# EXERCISE DETAILS
Each line below either holds the string "bear" or doesn't. Count those that do and give only the number.

DATA Block Start

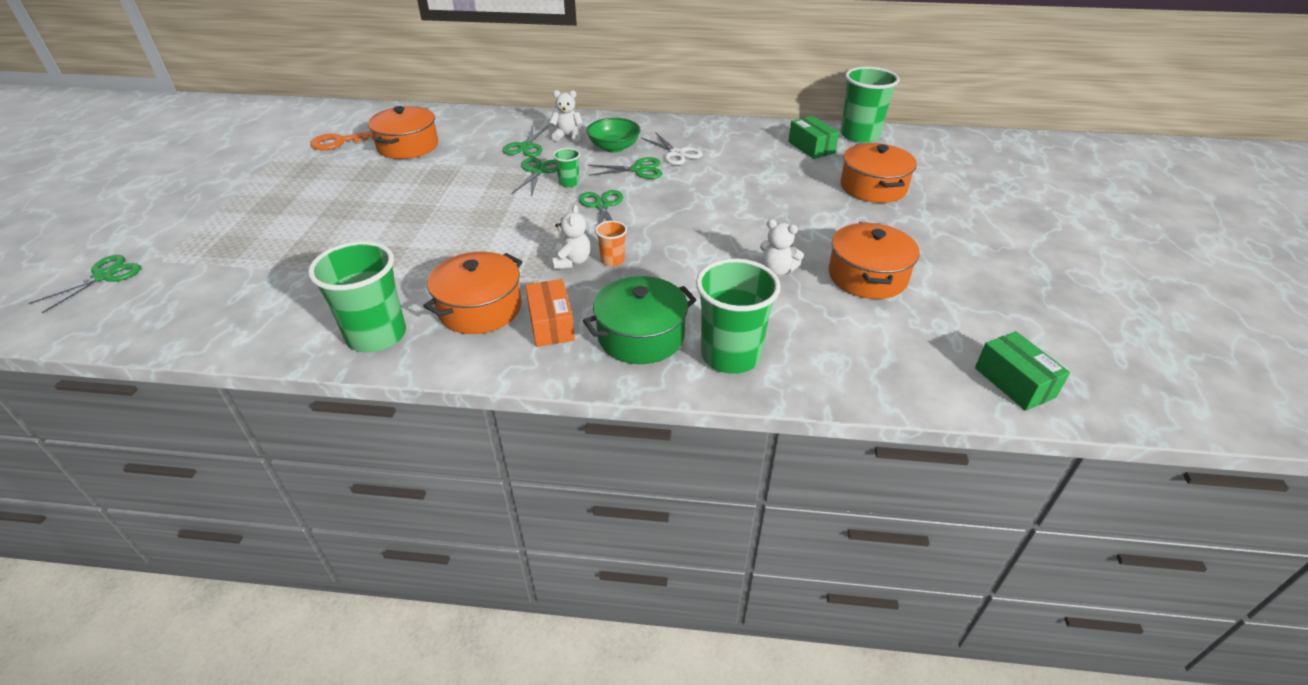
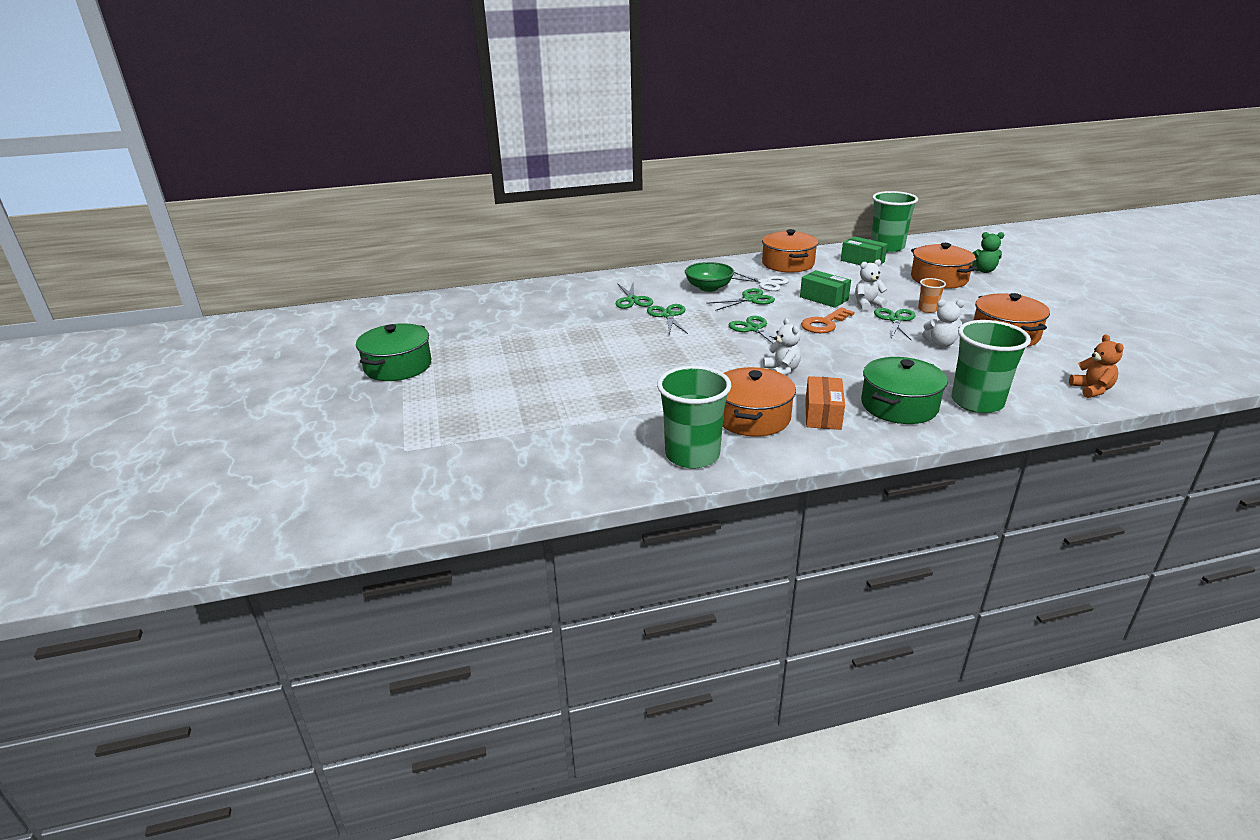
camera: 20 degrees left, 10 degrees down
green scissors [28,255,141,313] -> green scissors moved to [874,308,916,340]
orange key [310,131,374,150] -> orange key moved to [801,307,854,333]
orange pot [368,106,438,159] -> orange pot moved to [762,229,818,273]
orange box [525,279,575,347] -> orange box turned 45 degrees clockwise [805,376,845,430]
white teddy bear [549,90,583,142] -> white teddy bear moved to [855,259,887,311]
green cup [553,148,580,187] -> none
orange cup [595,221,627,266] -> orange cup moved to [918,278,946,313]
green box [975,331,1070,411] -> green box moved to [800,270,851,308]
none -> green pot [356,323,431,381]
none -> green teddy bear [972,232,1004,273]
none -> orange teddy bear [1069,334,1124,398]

DATA Block End

# YOUR RESPONSE
3